Exercise description: Could you reproduce, word for word, everything below from the line containing "Someone carried the rose-pink parcel" down to the line containing "Someone put down", with both of those lines included and no others?

Record excerpts:
────
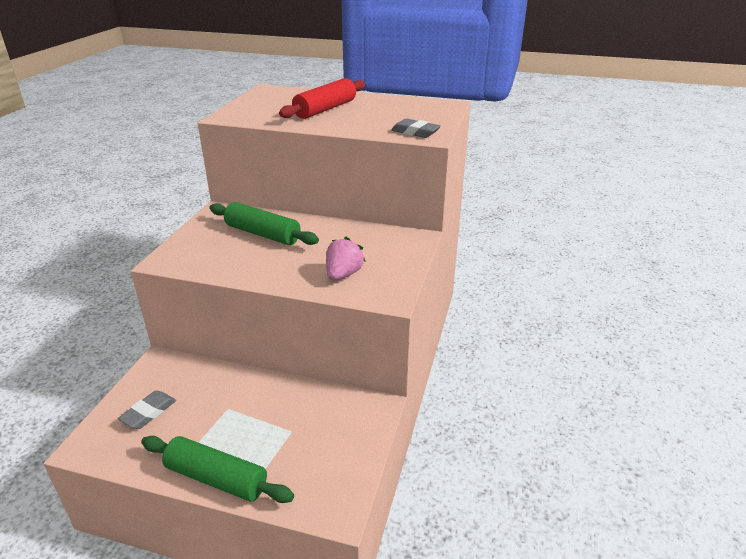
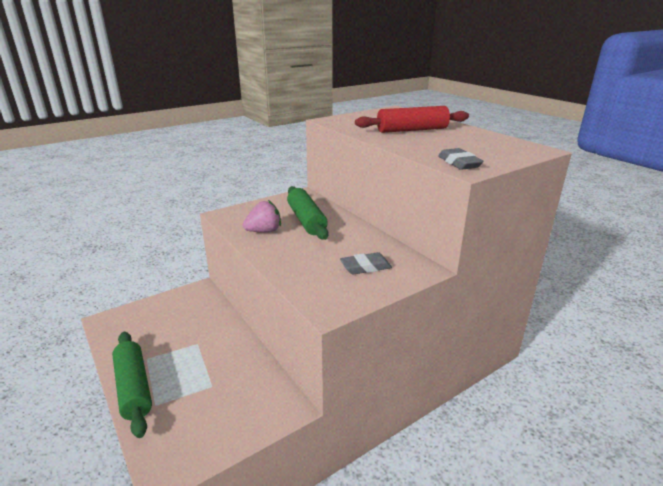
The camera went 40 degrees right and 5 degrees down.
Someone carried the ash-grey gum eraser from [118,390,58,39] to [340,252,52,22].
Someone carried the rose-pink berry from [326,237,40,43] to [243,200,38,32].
────
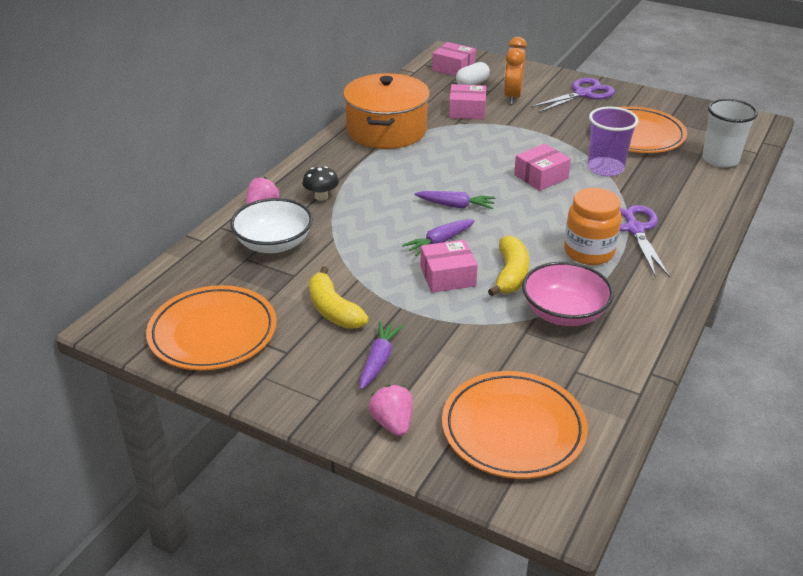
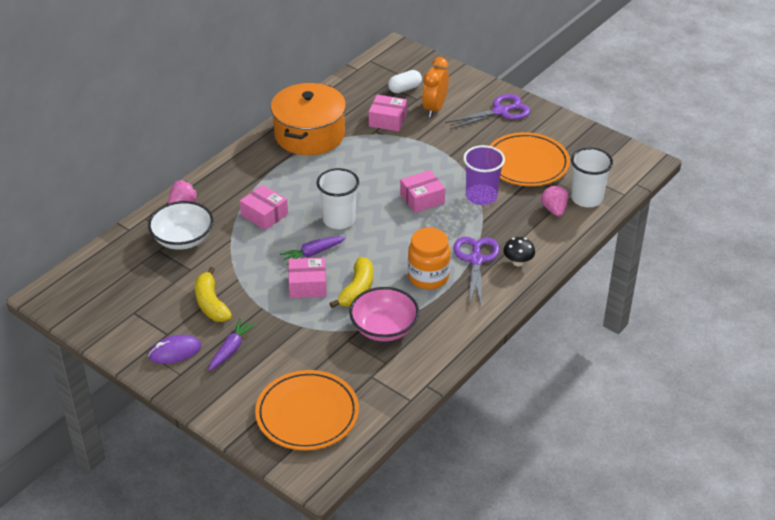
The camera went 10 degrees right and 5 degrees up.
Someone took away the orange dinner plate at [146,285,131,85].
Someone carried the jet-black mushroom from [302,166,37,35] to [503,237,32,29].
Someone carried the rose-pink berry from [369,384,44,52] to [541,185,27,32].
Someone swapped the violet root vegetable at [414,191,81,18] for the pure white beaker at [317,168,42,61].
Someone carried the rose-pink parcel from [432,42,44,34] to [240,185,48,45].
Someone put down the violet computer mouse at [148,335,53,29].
────
Solution for this exercise:
Someone carried the rose-pink parcel from [432,42,44,34] to [240,185,48,45].
Someone put down the violet computer mouse at [148,335,53,29].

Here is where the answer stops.